** Opening DATASET ENTRIES block **
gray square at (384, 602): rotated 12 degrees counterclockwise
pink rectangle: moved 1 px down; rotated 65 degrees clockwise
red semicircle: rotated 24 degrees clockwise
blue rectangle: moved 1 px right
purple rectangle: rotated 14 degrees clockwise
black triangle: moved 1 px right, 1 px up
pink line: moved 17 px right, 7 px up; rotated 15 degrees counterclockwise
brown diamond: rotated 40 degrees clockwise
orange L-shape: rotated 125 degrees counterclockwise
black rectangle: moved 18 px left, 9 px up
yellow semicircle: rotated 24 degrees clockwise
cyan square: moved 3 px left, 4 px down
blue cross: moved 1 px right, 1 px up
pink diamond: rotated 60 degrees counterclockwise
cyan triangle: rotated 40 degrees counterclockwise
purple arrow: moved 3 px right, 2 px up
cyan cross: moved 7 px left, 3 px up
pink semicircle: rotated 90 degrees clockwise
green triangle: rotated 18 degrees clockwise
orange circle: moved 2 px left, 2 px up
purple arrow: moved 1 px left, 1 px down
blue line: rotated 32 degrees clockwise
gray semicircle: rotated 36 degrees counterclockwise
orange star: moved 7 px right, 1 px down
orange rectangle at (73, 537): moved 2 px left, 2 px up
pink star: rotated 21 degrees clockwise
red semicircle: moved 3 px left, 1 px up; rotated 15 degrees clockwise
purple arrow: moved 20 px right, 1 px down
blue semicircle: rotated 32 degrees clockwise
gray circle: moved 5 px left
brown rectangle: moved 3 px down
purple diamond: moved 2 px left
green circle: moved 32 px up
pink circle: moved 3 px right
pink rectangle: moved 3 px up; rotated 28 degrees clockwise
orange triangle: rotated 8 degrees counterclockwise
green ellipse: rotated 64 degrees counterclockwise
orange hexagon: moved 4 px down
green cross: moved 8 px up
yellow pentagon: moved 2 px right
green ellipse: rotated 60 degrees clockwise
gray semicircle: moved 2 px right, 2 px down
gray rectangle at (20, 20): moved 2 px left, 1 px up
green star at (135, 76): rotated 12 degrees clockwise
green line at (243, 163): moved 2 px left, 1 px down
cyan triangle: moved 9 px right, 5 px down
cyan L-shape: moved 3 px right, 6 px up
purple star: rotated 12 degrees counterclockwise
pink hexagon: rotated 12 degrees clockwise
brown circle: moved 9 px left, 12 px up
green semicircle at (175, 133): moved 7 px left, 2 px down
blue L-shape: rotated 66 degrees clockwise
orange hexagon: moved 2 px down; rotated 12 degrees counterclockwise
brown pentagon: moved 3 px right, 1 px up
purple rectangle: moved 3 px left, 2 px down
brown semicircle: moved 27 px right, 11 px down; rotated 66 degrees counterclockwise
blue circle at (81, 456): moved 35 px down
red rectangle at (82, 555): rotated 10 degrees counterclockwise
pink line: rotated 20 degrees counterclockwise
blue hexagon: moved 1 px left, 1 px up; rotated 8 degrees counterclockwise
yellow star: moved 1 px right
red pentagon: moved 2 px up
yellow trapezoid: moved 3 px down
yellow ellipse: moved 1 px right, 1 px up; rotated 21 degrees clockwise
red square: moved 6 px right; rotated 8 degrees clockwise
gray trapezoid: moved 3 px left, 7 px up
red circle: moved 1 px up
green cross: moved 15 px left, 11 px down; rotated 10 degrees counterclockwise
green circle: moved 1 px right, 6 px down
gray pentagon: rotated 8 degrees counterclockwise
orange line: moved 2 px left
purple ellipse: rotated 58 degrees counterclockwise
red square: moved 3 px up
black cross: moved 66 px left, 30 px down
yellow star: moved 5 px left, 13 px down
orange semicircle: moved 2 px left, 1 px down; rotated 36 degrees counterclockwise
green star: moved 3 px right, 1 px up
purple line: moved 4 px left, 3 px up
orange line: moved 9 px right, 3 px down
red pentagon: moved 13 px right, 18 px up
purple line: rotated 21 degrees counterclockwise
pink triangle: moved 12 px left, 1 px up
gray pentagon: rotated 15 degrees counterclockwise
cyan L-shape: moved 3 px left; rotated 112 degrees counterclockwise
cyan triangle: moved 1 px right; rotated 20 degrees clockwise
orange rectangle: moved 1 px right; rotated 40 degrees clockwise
** Closing DATASET ENTRIES block **
- _TASK INSTRUCTIONS_: Check every line of the entries for the string "rectangle". Give only the number of lines that hold it.

- _ANSWER AREA_: 11